— Work order —
Take the entries below and print all of them exactly, please.

── Dataset entries

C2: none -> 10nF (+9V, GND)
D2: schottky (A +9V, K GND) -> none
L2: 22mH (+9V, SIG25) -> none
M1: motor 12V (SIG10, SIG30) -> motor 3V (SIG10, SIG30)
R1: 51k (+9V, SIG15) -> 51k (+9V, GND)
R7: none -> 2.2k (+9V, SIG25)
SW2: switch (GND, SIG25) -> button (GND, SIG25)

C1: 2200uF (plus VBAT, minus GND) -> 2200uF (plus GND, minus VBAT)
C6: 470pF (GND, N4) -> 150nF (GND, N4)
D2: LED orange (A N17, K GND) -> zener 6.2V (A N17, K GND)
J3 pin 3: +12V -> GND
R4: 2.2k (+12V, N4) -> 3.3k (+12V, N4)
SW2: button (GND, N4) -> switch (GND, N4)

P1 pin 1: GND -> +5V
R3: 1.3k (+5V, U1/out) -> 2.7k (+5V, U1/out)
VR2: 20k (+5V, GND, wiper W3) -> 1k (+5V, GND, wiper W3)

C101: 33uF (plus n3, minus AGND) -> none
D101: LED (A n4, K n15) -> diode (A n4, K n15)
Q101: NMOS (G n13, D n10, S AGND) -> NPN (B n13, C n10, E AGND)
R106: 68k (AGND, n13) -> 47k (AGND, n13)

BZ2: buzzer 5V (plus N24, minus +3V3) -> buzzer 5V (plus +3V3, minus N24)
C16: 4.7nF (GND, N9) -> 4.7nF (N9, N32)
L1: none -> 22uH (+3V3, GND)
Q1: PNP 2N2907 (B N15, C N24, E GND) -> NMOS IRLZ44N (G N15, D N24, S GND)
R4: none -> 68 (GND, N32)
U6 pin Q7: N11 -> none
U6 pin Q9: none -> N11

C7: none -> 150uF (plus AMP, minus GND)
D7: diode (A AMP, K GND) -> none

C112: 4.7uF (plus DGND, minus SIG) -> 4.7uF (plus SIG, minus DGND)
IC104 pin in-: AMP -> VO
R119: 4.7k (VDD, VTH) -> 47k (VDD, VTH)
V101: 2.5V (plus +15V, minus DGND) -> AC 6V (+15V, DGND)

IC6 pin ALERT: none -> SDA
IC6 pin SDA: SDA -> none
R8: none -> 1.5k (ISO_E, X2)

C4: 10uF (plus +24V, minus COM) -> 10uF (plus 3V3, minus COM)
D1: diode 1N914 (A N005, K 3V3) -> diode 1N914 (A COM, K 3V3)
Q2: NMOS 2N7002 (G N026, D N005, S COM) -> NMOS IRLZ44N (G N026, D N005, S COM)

────

— Output for this task —
C2: none -> 10nF (+9V, GND)
D2: schottky (A +9V, K GND) -> none
L2: 22mH (+9V, SIG25) -> none
M1: motor 12V (SIG10, SIG30) -> motor 3V (SIG10, SIG30)
R1: 51k (+9V, SIG15) -> 51k (+9V, GND)
R7: none -> 2.2k (+9V, SIG25)
SW2: switch (GND, SIG25) -> button (GND, SIG25)

C1: 2200uF (plus VBAT, minus GND) -> 2200uF (plus GND, minus VBAT)
C6: 470pF (GND, N4) -> 150nF (GND, N4)
D2: LED orange (A N17, K GND) -> zener 6.2V (A N17, K GND)
J3 pin 3: +12V -> GND
R4: 2.2k (+12V, N4) -> 3.3k (+12V, N4)
SW2: button (GND, N4) -> switch (GND, N4)

P1 pin 1: GND -> +5V
R3: 1.3k (+5V, U1/out) -> 2.7k (+5V, U1/out)
VR2: 20k (+5V, GND, wiper W3) -> 1k (+5V, GND, wiper W3)

C101: 33uF (plus n3, minus AGND) -> none
D101: LED (A n4, K n15) -> diode (A n4, K n15)
Q101: NMOS (G n13, D n10, S AGND) -> NPN (B n13, C n10, E AGND)
R106: 68k (AGND, n13) -> 47k (AGND, n13)

BZ2: buzzer 5V (plus N24, minus +3V3) -> buzzer 5V (plus +3V3, minus N24)
C16: 4.7nF (GND, N9) -> 4.7nF (N9, N32)
L1: none -> 22uH (+3V3, GND)
Q1: PNP 2N2907 (B N15, C N24, E GND) -> NMOS IRLZ44N (G N15, D N24, S GND)
R4: none -> 68 (GND, N32)
U6 pin Q7: N11 -> none
U6 pin Q9: none -> N11

C7: none -> 150uF (plus AMP, minus GND)
D7: diode (A AMP, K GND) -> none

C112: 4.7uF (plus DGND, minus SIG) -> 4.7uF (plus SIG, minus DGND)
IC104 pin in-: AMP -> VO
R119: 4.7k (VDD, VTH) -> 47k (VDD, VTH)
V101: 2.5V (plus +15V, minus DGND) -> AC 6V (+15V, DGND)

IC6 pin ALERT: none -> SDA
IC6 pin SDA: SDA -> none
R8: none -> 1.5k (ISO_E, X2)

C4: 10uF (plus +24V, minus COM) -> 10uF (plus 3V3, minus COM)
D1: diode 1N914 (A N005, K 3V3) -> diode 1N914 (A COM, K 3V3)
Q2: NMOS 2N7002 (G N026, D N005, S COM) -> NMOS IRLZ44N (G N026, D N005, S COM)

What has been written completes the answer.